■ Goal of the exercise:
Write out exactly the lines from the one that contains "resize: pencil eraser" down to the last line of the material below, keeping both ends and omitting pictures.

■ Data listing:
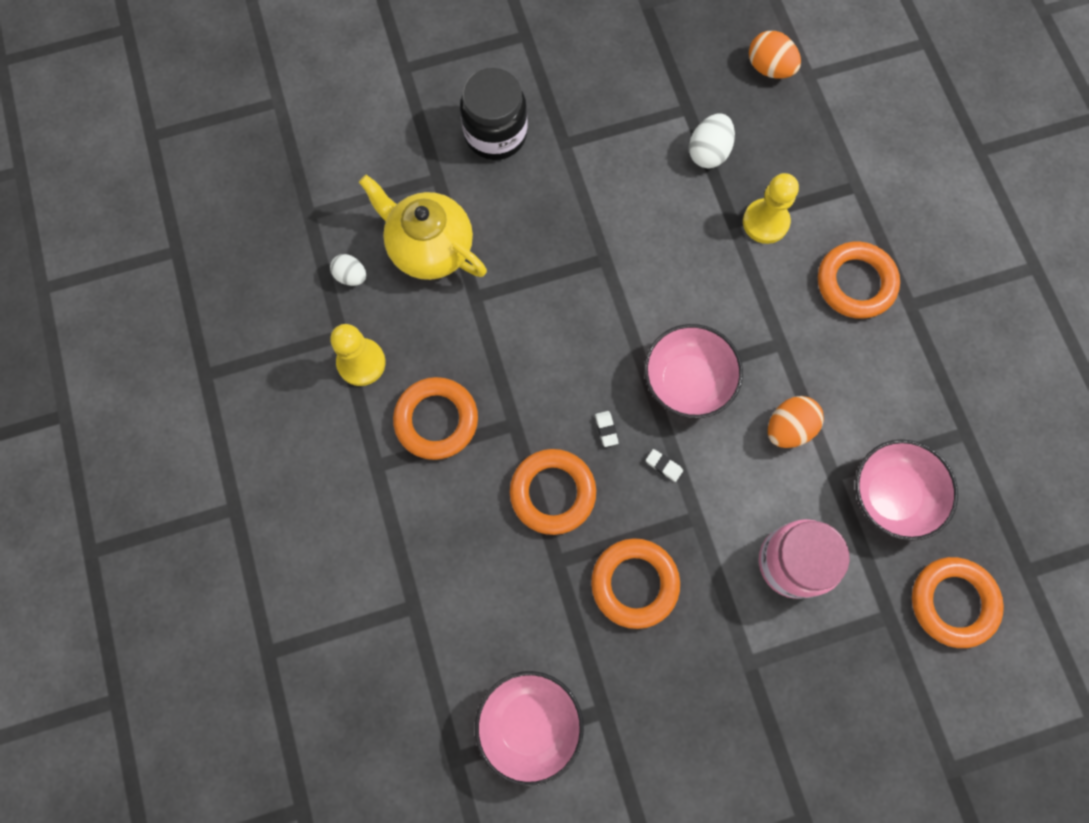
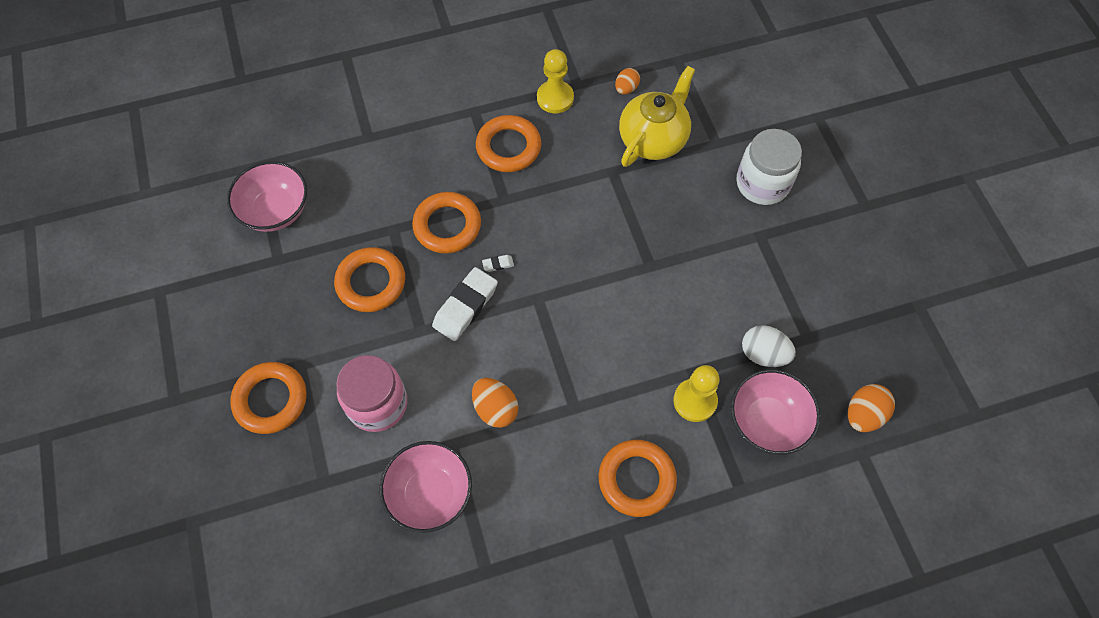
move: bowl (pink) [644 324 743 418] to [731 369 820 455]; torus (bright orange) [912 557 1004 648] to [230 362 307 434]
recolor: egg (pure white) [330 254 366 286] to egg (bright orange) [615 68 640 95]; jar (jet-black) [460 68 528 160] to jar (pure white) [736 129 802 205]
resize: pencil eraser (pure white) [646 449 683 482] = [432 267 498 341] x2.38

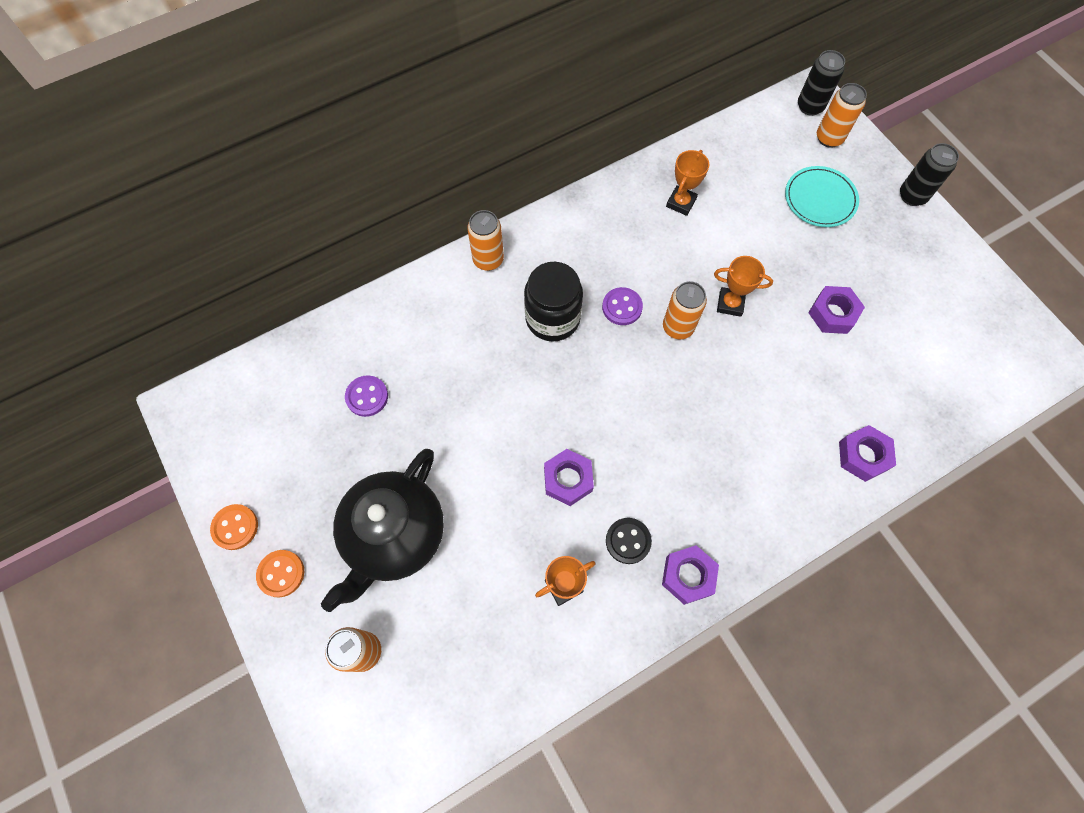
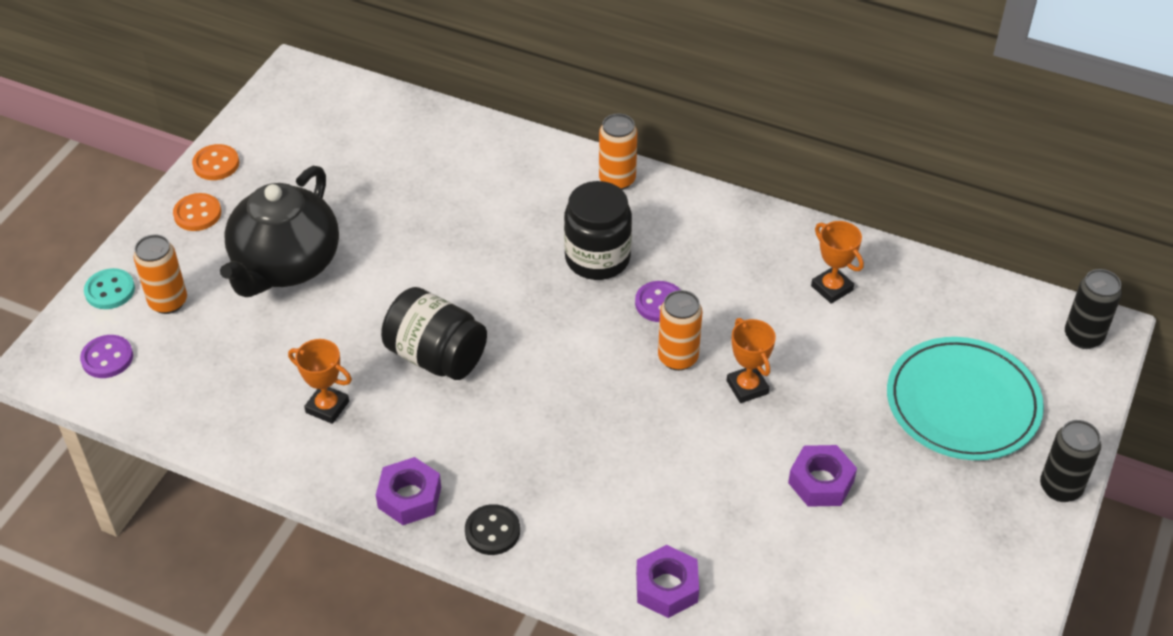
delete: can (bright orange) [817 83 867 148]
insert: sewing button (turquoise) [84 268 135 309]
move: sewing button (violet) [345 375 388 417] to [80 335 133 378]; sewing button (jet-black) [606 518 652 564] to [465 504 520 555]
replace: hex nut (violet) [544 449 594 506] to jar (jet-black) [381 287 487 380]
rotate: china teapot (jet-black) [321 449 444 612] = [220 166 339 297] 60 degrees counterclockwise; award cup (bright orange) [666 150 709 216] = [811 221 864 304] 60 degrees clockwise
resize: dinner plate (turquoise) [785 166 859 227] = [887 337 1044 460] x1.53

■ Solved problem:
resize: pencil eraser (pure white) [646 449 683 482] = [432 267 498 341] x2.38

delete: can (bright orange) [817 83 867 148]
insert: sewing button (turquoise) [84 268 135 309]
move: sewing button (violet) [345 375 388 417] to [80 335 133 378]; sewing button (jet-black) [606 518 652 564] to [465 504 520 555]
replace: hex nut (violet) [544 449 594 506] to jar (jet-black) [381 287 487 380]
rotate: china teapot (jet-black) [321 449 444 612] = [220 166 339 297] 60 degrees counterclockwise; award cup (bright orange) [666 150 709 216] = [811 221 864 304] 60 degrees clockwise
resize: dinner plate (turquoise) [785 166 859 227] = [887 337 1044 460] x1.53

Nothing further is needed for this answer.